# [Task to complete]
Reproduce the records below exactly, but only between the lines holding "The second view gained the bright yellow drum" and "The second view gained the violet drum", inclusive.

Start of Study material

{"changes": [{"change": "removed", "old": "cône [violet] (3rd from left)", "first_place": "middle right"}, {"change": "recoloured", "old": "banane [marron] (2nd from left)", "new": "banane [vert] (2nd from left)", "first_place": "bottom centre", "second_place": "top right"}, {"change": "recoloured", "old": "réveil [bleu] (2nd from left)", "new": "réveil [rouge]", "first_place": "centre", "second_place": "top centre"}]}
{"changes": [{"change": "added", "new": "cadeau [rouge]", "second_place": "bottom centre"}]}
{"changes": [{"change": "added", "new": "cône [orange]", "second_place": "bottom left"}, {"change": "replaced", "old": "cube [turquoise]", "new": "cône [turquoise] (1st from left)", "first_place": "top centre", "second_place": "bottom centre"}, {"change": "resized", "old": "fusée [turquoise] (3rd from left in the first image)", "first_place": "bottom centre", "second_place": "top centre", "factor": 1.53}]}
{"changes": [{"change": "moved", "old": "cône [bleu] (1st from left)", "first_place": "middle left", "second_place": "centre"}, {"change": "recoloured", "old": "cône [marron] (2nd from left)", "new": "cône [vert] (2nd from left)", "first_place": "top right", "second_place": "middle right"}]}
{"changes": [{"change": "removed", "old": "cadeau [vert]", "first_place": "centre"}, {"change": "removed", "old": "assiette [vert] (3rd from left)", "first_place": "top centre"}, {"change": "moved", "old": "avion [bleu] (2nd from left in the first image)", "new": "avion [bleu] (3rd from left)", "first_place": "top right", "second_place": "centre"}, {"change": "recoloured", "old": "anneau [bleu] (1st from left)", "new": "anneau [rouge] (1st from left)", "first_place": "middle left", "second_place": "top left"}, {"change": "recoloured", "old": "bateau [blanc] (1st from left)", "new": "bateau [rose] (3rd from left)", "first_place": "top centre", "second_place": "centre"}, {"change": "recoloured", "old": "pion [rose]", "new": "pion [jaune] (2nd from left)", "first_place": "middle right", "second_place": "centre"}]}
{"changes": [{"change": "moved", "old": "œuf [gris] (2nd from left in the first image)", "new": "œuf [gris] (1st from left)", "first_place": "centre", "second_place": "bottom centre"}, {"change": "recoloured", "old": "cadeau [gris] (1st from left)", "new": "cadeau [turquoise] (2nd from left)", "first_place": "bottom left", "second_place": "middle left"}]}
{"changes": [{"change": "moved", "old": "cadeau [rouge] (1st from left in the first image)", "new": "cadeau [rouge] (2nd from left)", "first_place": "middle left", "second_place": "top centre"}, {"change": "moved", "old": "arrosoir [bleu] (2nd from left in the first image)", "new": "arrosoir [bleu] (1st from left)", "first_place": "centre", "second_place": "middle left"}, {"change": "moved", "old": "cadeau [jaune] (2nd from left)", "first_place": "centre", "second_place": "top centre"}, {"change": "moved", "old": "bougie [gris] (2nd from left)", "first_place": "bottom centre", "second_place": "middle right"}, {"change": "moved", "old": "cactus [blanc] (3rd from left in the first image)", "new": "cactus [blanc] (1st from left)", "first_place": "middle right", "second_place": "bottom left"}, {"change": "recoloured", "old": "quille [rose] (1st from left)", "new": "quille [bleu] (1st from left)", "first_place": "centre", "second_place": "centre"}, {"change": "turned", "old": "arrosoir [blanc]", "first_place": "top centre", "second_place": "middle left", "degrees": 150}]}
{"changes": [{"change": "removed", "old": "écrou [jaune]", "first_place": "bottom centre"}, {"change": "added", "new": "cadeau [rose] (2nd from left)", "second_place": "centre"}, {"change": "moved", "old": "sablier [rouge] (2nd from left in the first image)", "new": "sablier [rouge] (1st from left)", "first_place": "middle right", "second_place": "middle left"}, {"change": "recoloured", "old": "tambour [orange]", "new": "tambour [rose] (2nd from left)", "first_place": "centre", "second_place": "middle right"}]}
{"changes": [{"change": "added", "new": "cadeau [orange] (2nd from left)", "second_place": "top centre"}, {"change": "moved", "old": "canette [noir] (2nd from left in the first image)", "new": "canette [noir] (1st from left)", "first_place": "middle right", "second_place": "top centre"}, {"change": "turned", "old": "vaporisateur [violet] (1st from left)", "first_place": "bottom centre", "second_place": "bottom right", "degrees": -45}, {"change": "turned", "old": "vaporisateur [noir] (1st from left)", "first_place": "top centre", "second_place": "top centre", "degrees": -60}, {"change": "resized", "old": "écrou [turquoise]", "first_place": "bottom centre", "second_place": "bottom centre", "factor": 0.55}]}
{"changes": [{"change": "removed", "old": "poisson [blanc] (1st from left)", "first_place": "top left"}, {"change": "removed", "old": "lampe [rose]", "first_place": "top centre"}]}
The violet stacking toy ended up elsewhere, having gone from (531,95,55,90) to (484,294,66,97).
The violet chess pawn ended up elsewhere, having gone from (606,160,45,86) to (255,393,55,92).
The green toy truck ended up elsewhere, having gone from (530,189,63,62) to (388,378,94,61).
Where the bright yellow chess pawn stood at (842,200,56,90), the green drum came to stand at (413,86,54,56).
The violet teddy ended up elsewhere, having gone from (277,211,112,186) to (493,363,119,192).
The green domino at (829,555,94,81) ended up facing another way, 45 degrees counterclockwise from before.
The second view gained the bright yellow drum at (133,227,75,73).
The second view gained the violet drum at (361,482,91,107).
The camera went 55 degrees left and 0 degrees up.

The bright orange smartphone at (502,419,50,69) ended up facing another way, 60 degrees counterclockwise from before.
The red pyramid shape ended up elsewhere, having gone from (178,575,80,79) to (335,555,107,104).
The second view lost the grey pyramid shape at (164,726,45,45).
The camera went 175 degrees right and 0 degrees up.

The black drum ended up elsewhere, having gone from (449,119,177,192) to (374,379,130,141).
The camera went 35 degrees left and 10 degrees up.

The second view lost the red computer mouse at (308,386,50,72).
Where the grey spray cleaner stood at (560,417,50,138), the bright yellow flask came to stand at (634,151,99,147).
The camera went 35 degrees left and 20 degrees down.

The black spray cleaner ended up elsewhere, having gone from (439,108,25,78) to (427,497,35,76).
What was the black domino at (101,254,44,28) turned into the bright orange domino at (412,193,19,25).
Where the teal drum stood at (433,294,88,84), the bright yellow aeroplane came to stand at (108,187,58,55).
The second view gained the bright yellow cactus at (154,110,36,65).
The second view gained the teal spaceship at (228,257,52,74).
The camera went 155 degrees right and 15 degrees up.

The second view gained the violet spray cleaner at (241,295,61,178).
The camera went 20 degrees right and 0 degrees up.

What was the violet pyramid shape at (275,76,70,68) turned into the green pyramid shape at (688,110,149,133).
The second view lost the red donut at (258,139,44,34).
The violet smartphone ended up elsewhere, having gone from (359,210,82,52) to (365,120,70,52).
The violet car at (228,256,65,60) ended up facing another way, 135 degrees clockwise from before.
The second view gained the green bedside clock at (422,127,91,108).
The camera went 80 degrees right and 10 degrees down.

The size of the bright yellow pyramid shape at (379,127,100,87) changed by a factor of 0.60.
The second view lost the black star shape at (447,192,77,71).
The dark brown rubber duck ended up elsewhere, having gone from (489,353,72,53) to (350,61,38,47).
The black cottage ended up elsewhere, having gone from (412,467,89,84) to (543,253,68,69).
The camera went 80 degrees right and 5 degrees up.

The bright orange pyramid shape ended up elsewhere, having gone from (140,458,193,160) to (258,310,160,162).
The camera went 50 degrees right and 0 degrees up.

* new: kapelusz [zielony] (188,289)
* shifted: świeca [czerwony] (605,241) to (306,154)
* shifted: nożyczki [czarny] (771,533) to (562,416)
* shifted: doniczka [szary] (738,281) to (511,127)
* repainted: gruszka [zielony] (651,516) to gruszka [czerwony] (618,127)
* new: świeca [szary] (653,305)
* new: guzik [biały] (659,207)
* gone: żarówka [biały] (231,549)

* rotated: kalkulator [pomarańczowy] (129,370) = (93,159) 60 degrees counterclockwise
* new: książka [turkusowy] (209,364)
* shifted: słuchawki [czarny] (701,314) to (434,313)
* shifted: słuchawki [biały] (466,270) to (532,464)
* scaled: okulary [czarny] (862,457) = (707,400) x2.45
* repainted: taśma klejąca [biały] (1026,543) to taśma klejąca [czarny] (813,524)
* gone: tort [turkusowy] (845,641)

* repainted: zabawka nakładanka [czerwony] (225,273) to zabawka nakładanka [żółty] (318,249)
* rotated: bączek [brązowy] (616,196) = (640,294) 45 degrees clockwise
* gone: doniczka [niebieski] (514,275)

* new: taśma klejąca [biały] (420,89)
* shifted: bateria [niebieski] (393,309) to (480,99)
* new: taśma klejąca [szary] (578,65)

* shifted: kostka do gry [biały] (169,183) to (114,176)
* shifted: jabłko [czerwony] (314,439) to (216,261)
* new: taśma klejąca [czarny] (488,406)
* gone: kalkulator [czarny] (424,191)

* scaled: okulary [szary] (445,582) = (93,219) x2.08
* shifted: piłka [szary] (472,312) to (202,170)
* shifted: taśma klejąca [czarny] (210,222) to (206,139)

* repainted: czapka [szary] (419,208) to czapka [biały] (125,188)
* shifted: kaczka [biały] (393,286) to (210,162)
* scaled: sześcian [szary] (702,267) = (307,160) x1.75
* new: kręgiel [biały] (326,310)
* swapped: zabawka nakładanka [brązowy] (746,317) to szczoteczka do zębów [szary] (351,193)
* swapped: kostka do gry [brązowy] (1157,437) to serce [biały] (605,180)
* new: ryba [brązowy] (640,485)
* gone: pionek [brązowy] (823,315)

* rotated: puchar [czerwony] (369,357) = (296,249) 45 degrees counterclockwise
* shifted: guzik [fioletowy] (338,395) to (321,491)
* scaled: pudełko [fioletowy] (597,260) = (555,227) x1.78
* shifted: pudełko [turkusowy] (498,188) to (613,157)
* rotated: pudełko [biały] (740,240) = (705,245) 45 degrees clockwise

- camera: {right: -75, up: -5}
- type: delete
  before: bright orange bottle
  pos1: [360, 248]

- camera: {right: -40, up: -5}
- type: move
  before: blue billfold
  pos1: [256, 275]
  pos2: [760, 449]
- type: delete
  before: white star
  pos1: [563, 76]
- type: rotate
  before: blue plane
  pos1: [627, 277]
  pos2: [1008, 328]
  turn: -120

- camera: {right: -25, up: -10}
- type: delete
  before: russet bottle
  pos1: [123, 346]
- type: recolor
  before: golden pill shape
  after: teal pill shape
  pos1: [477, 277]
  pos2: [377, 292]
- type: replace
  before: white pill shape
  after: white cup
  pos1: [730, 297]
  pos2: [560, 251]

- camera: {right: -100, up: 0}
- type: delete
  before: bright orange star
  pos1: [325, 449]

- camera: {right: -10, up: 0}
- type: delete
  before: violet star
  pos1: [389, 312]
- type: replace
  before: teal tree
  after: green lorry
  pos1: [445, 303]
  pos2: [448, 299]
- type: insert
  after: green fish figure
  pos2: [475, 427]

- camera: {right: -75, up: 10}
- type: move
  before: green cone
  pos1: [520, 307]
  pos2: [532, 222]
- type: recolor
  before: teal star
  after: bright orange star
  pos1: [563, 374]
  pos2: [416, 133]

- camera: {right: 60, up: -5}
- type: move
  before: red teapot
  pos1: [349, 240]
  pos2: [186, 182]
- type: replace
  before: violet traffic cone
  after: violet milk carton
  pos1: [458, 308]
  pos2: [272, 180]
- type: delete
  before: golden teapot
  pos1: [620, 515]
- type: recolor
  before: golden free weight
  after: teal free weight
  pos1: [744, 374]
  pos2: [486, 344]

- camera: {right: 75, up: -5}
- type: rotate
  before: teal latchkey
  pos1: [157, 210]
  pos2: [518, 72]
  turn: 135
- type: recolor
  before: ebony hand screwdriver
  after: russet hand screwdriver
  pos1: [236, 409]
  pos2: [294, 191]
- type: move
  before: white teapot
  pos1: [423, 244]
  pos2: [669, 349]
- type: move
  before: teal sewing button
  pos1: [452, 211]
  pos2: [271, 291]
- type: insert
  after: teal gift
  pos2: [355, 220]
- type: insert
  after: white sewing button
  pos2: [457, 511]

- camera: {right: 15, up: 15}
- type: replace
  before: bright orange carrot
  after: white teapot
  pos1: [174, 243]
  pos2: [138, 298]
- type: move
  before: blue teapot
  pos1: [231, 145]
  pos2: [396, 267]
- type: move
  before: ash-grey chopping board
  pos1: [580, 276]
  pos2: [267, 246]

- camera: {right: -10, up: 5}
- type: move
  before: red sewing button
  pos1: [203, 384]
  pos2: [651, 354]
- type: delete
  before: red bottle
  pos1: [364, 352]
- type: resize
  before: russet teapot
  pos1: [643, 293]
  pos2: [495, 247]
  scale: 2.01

End of Study material

# [Written solution]
The second view gained the bright yellow drum at (133,227,75,73).
The second view gained the violet drum at (361,482,91,107).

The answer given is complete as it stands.